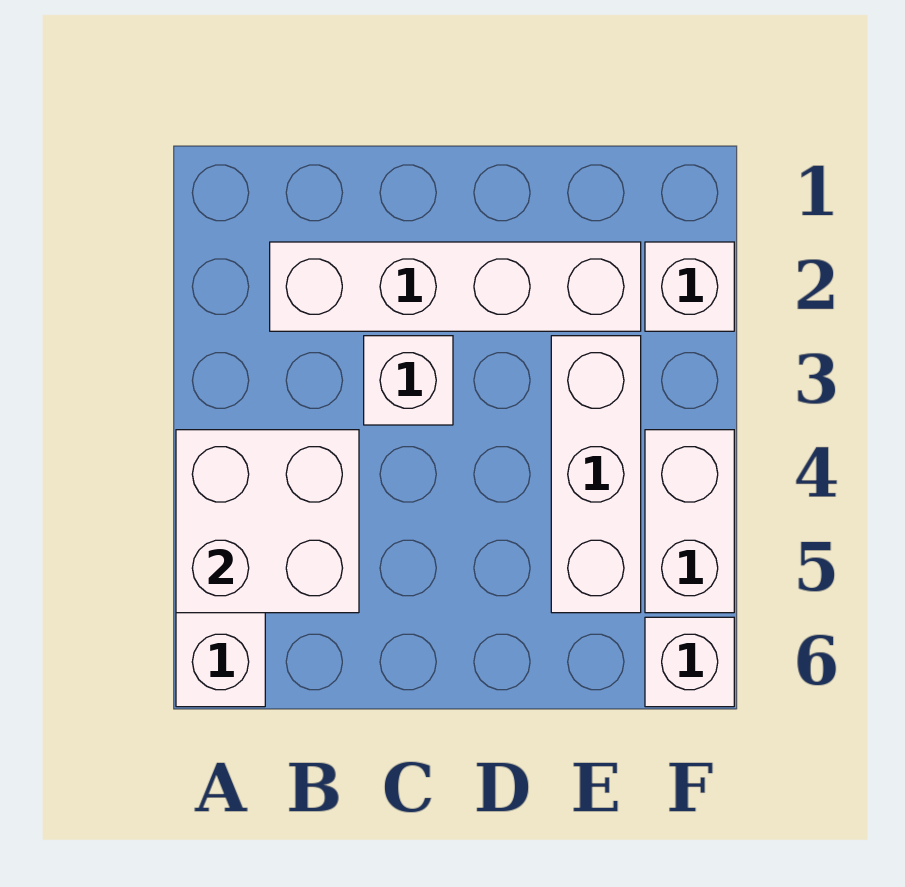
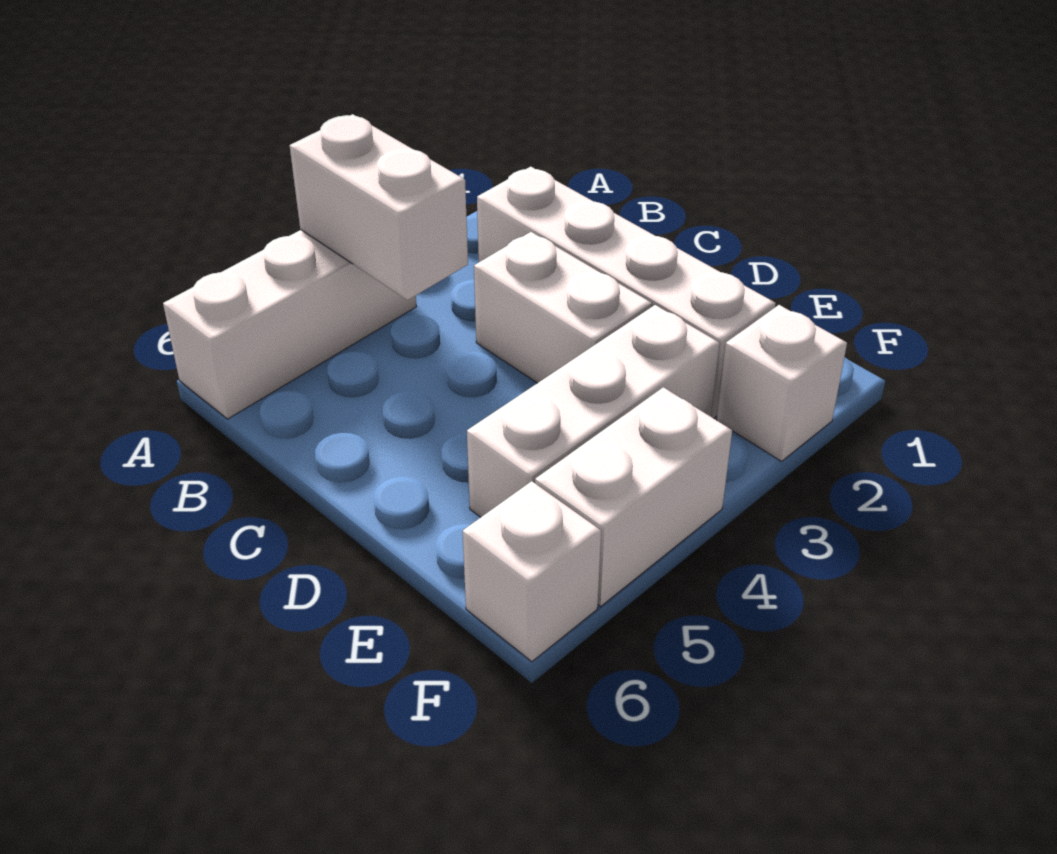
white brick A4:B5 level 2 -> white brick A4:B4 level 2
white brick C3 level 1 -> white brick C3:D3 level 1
□ □ □ □
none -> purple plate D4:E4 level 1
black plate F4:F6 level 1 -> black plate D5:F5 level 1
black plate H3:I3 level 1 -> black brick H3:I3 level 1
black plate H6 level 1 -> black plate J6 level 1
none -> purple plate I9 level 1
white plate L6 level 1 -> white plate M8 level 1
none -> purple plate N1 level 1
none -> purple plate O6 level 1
□ □ □ □
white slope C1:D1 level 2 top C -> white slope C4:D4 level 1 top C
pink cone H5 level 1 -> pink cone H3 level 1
□ □ □ □
EXERCISE AIM:
When the word "plate" appears in a line of the listing, pull that line out.

EXPECTED ANSWER:
none -> purple plate D4:E4 level 1
black plate F4:F6 level 1 -> black plate D5:F5 level 1
black plate H3:I3 level 1 -> black brick H3:I3 level 1
black plate H6 level 1 -> black plate J6 level 1
none -> purple plate I9 level 1
white plate L6 level 1 -> white plate M8 level 1
none -> purple plate N1 level 1
none -> purple plate O6 level 1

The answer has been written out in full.